Each line from the one holding "pink watering can [321,335,369,415]" to the end of the listing below must be given again exactly as it appears.

## Data excerpt:
***

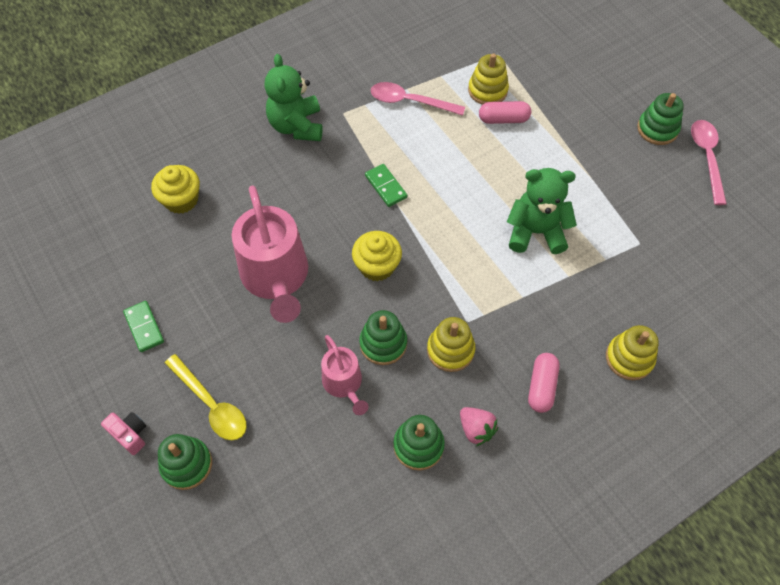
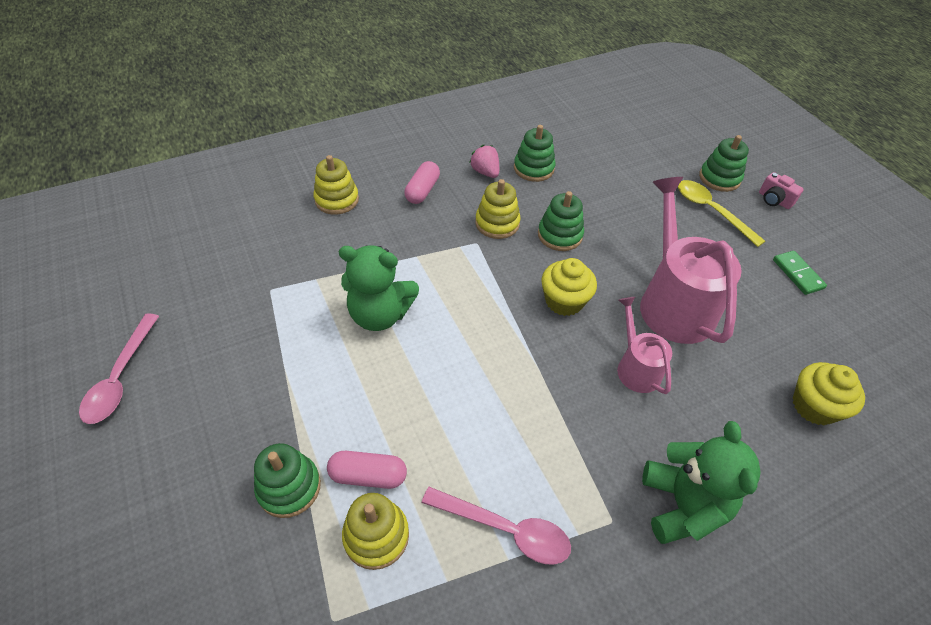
camera: 175 degrees left, 10 degrees down
pink watering can [321,335,369,415] -> pink watering can moved to [617,297,672,394]
green domino [365,164,407,207] -> none
green stacking toy [637,93,684,145] -> green stacking toy moved to [254,443,321,518]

***

## Answer box:
pink watering can [321,335,369,415] -> pink watering can moved to [617,297,672,394]
green domino [365,164,407,207] -> none
green stacking toy [637,93,684,145] -> green stacking toy moved to [254,443,321,518]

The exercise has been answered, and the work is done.